Print nothing except the lines of the listing below from the line with "J3 pin 1: ISO_E -> ISO_C" to the line with "R15: 470 (LEDK, PWM) -> 430 (LEDK, PWM)", each exactly as written, both ends included.

[[ Exercise materials open ]]

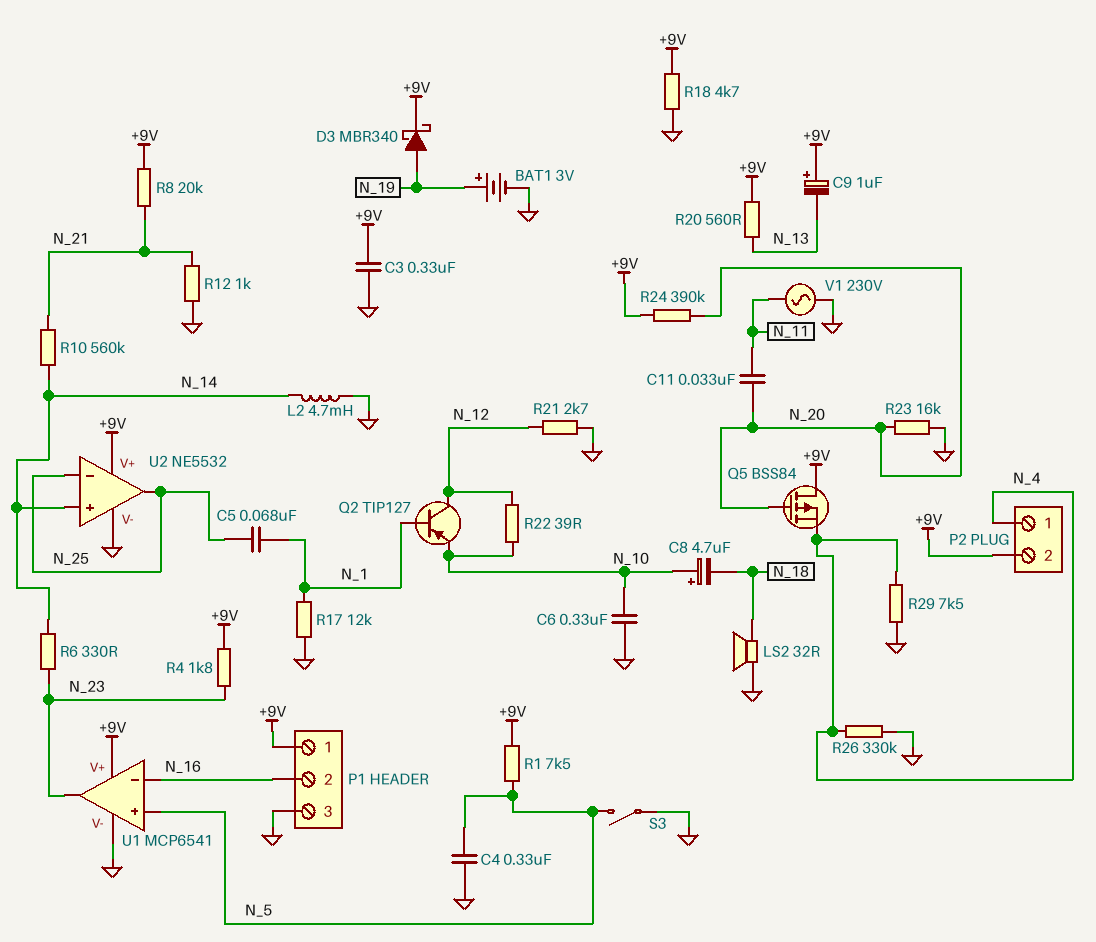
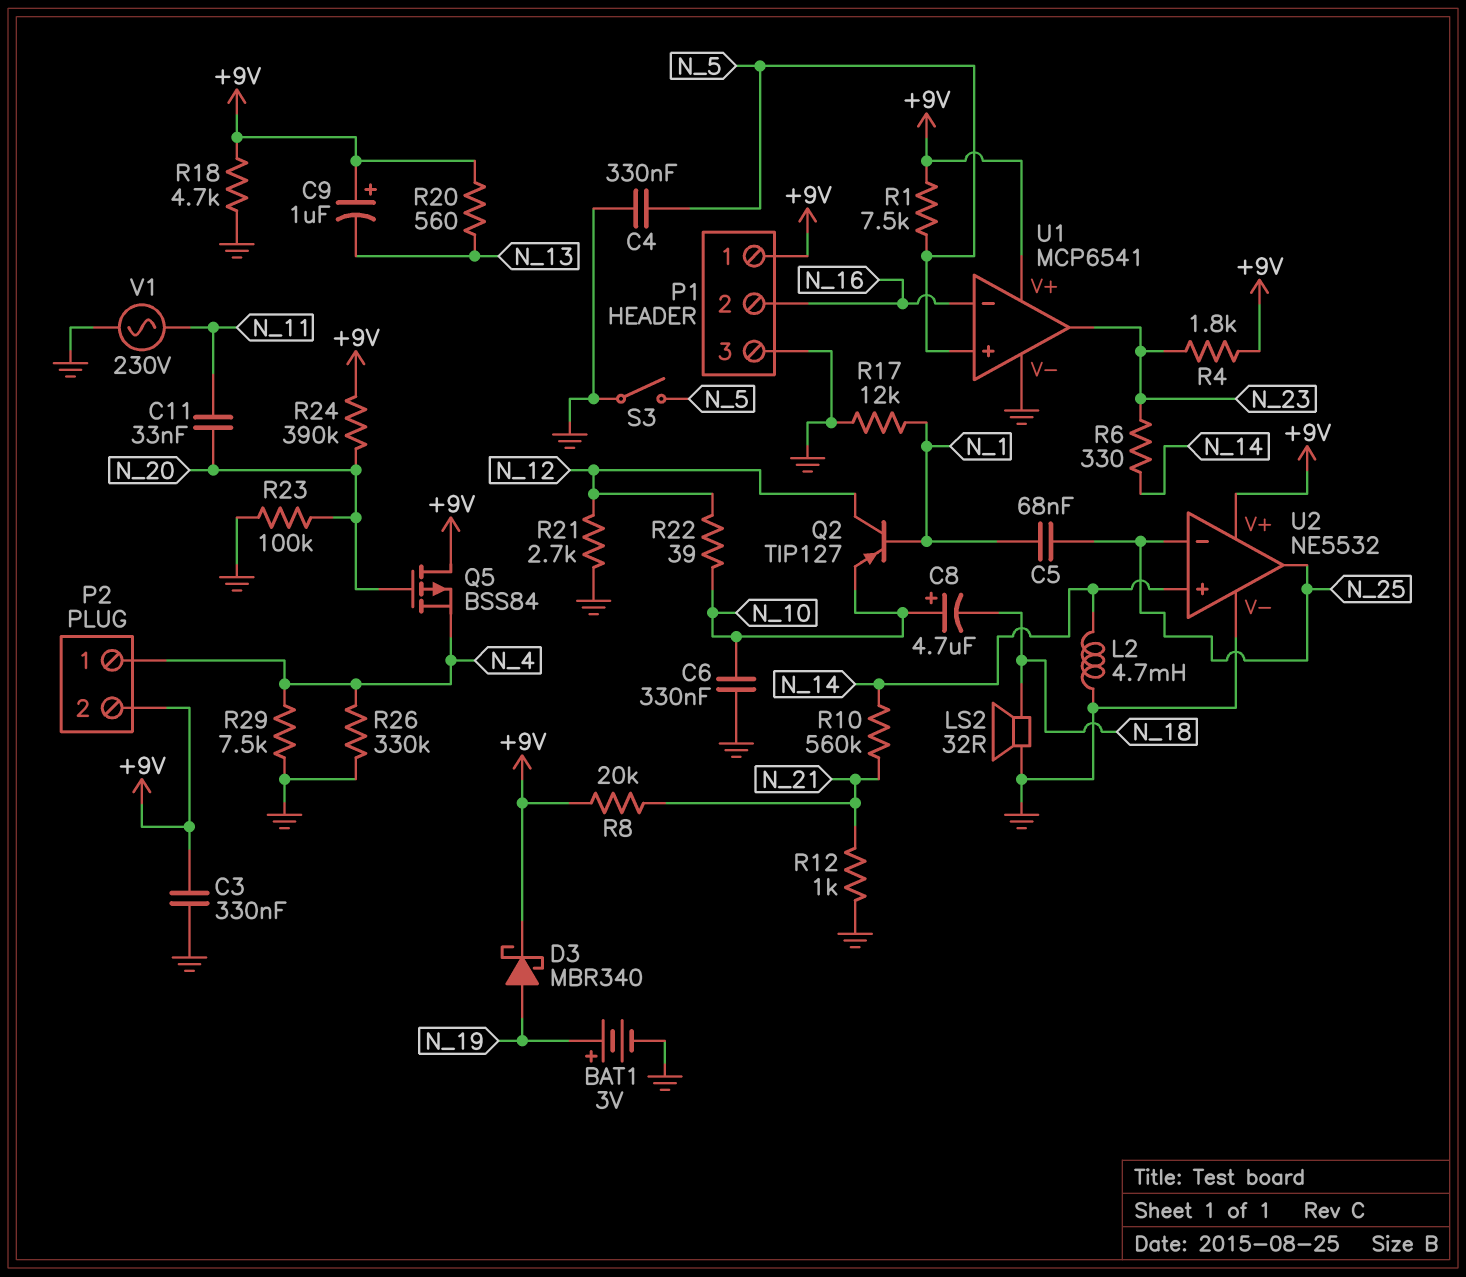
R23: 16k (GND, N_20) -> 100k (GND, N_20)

[[ Exercise materials closed ]]
[[ Exercise materials open ]]

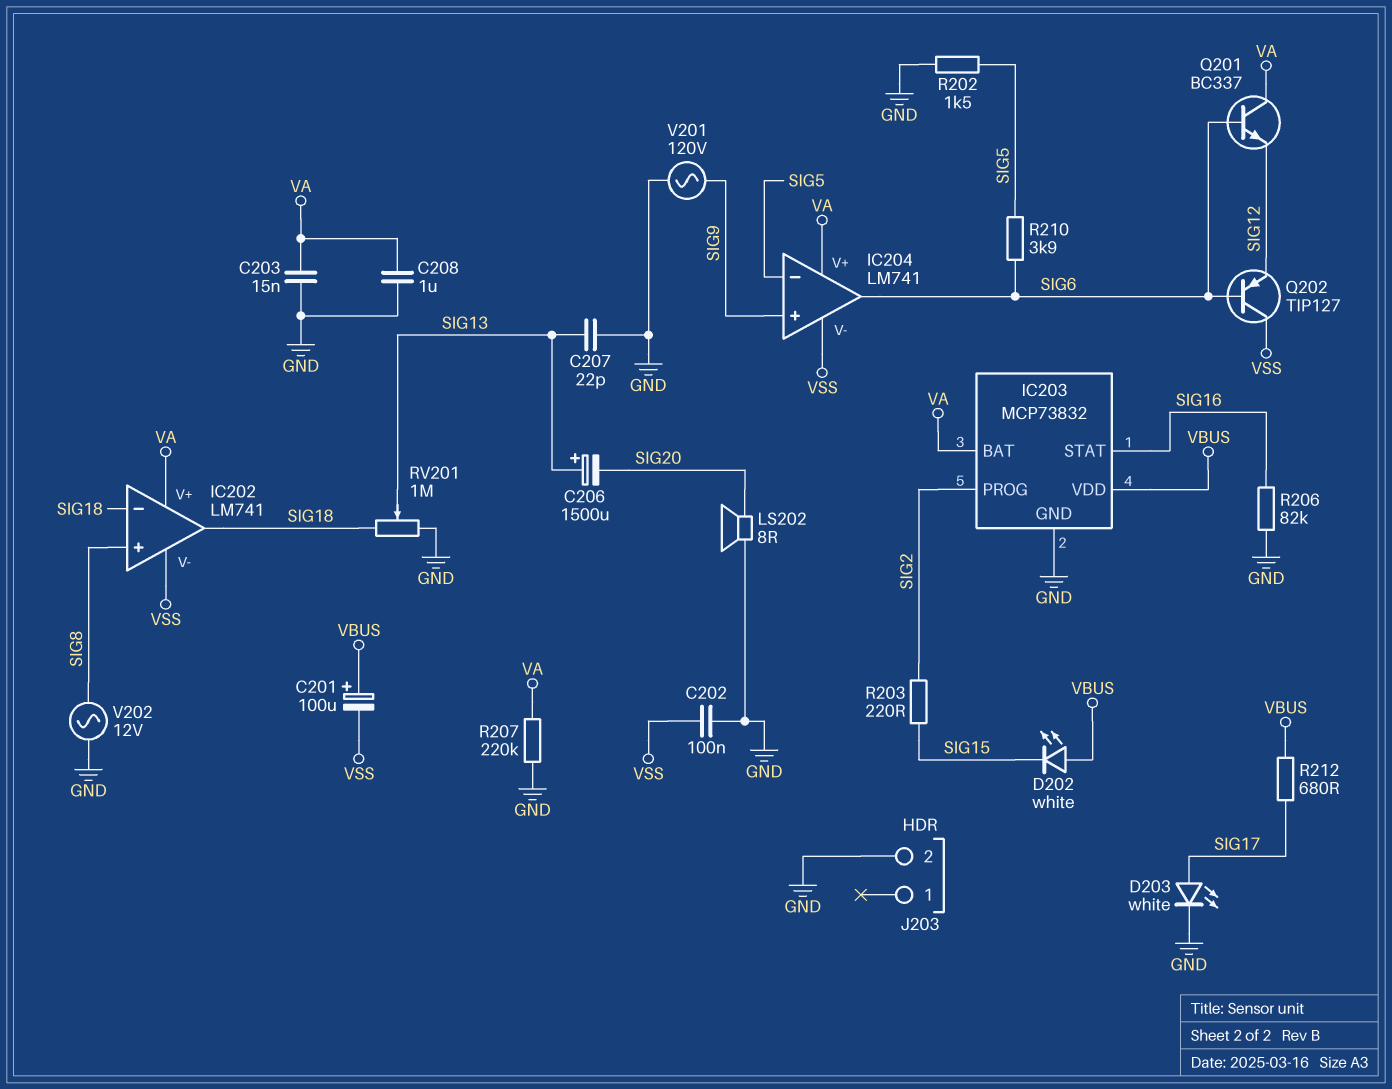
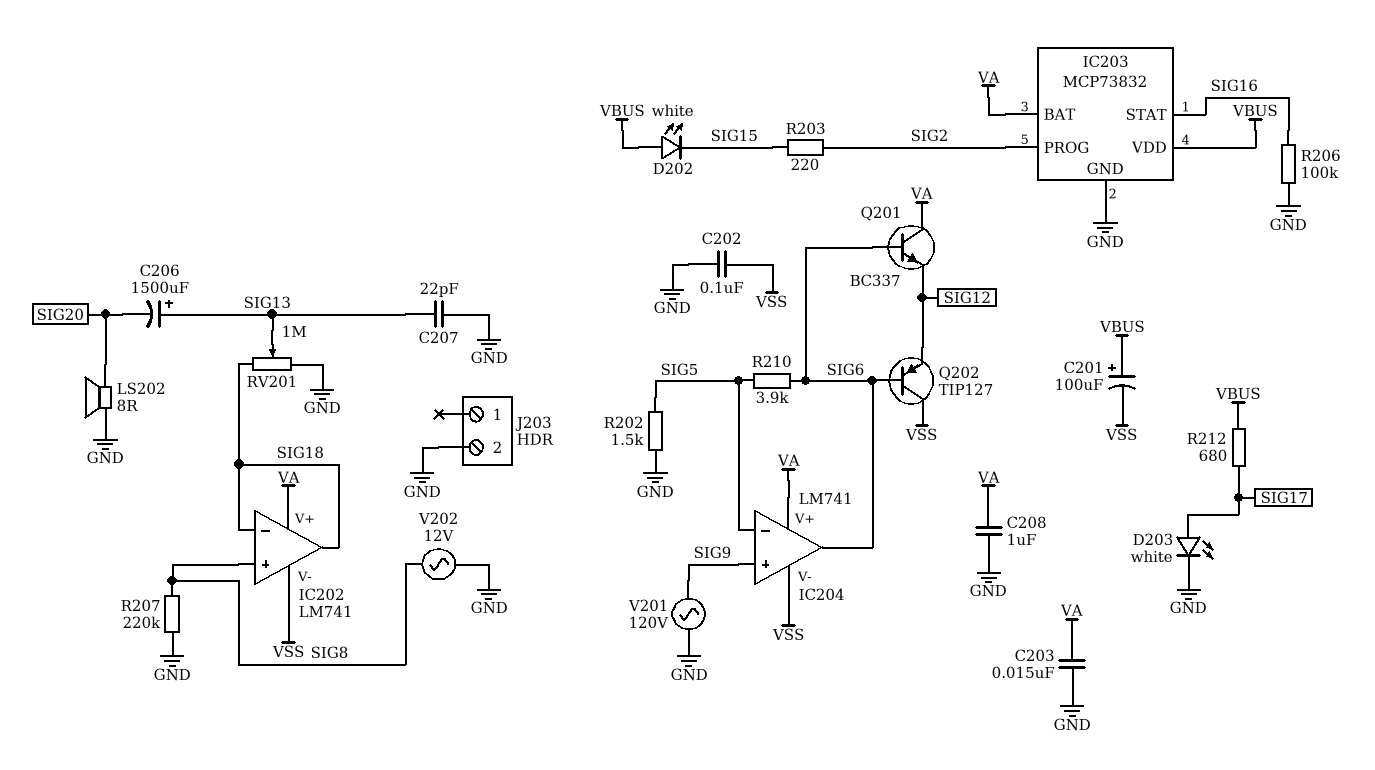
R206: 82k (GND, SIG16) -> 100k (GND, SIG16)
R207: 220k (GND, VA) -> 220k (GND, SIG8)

[[ Exercise materials closed ]]
[[ Exercise materials open ]]

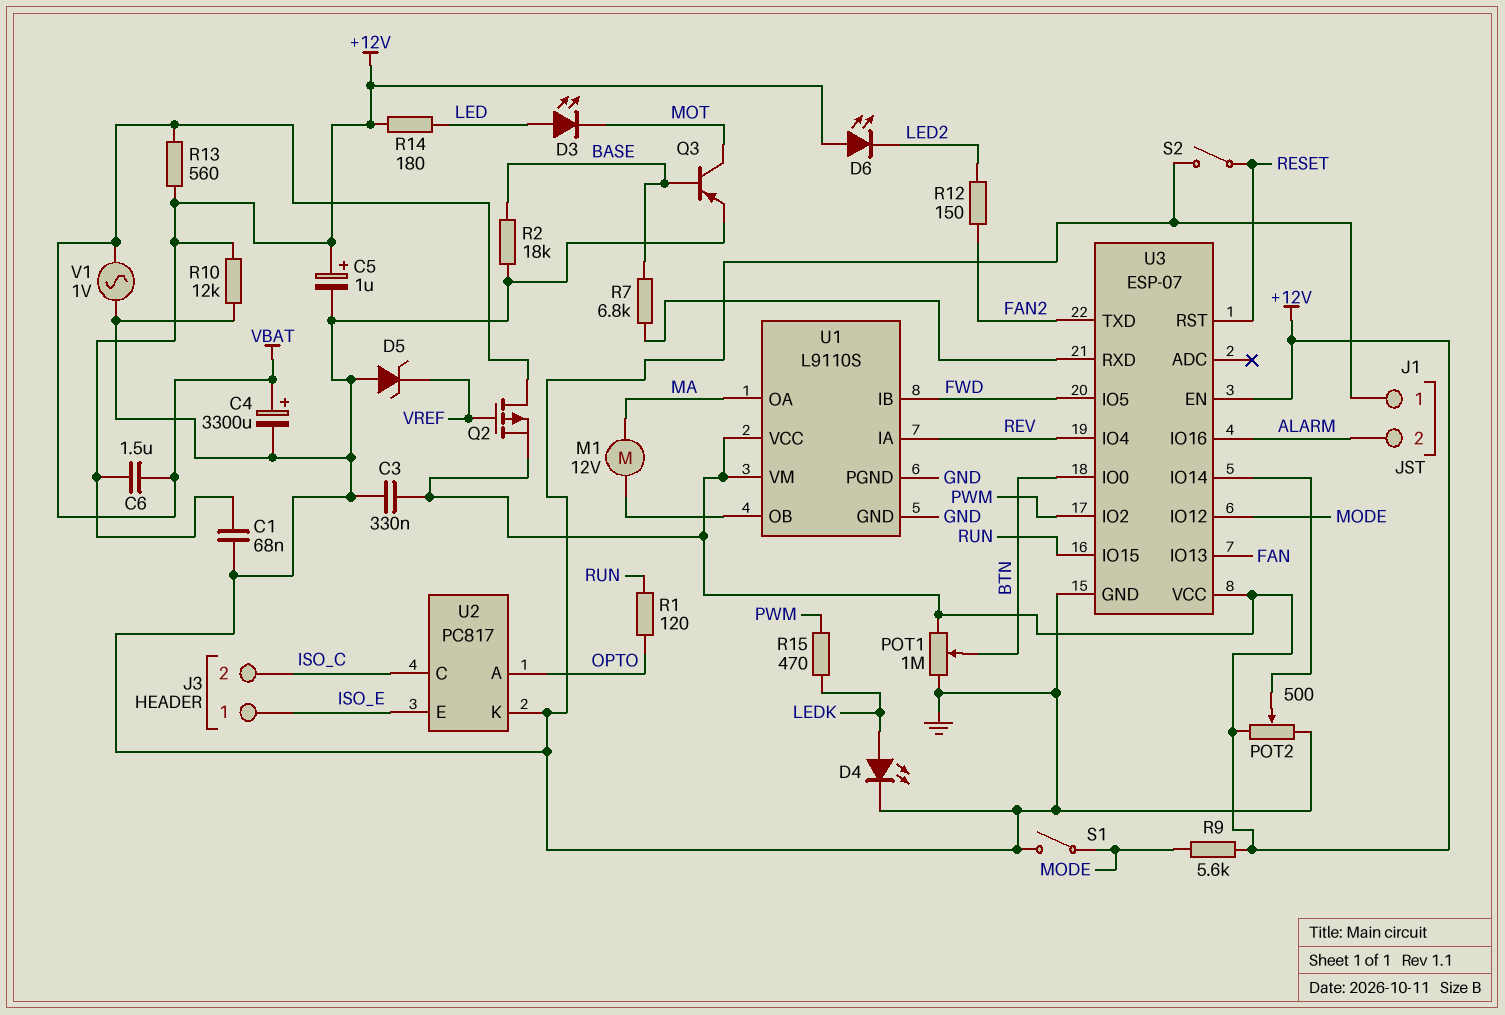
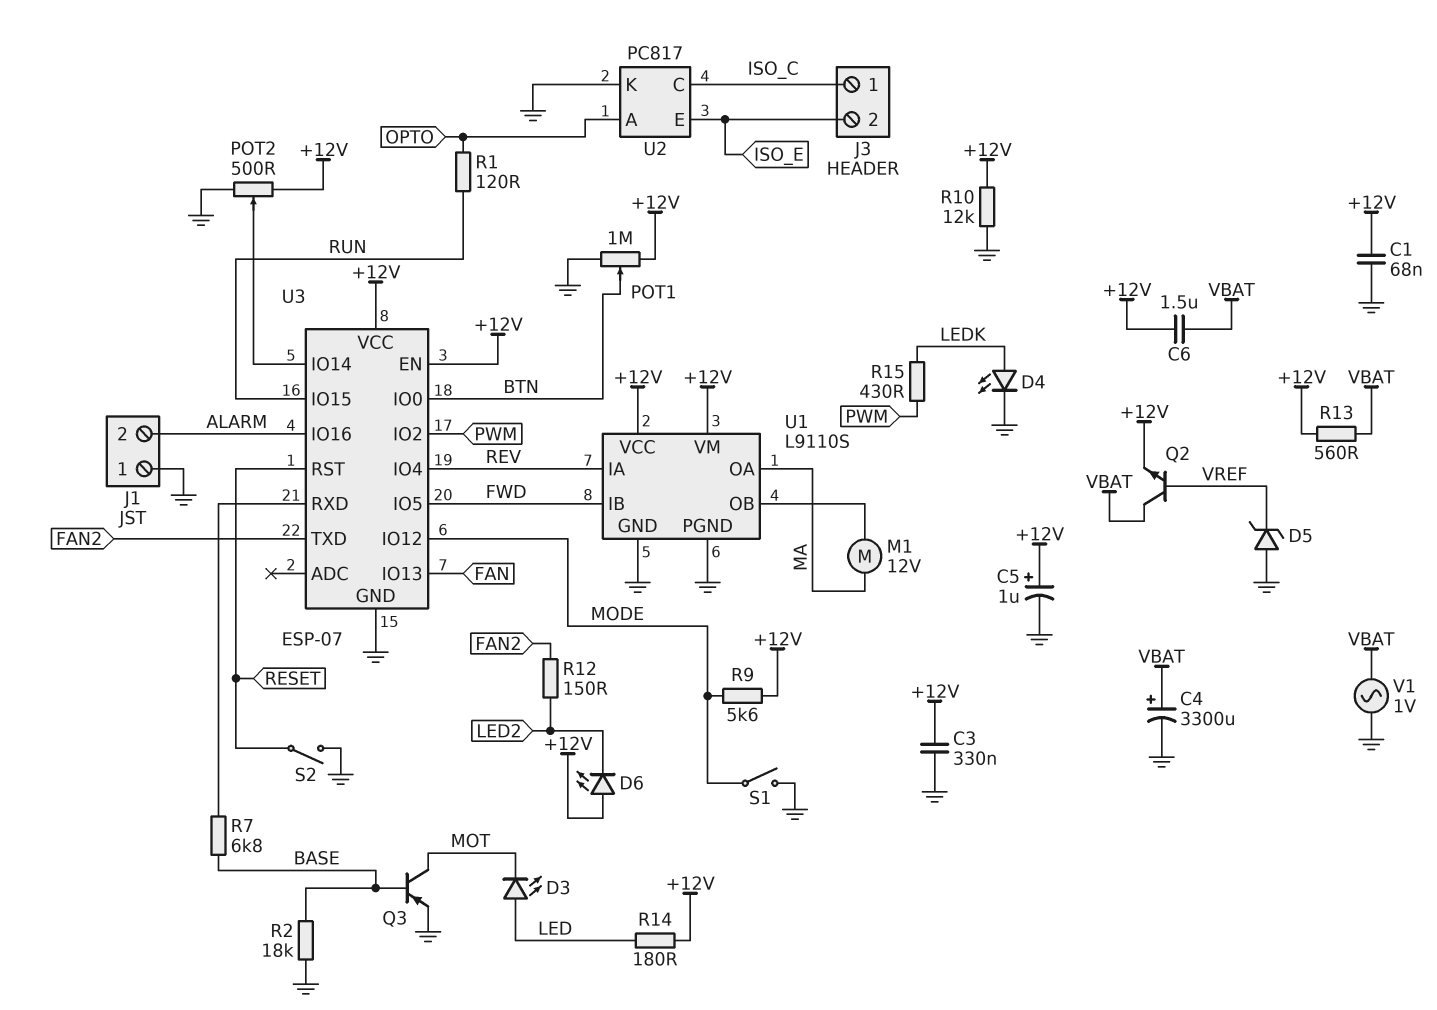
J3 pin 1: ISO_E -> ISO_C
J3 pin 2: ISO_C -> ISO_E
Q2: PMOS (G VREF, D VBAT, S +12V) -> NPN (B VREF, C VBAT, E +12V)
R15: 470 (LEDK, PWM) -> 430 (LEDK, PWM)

[[ Exercise materials closed ]]

Response to the task =>
J3 pin 1: ISO_E -> ISO_C
J3 pin 2: ISO_C -> ISO_E
Q2: PMOS (G VREF, D VBAT, S +12V) -> NPN (B VREF, C VBAT, E +12V)
R15: 470 (LEDK, PWM) -> 430 (LEDK, PWM)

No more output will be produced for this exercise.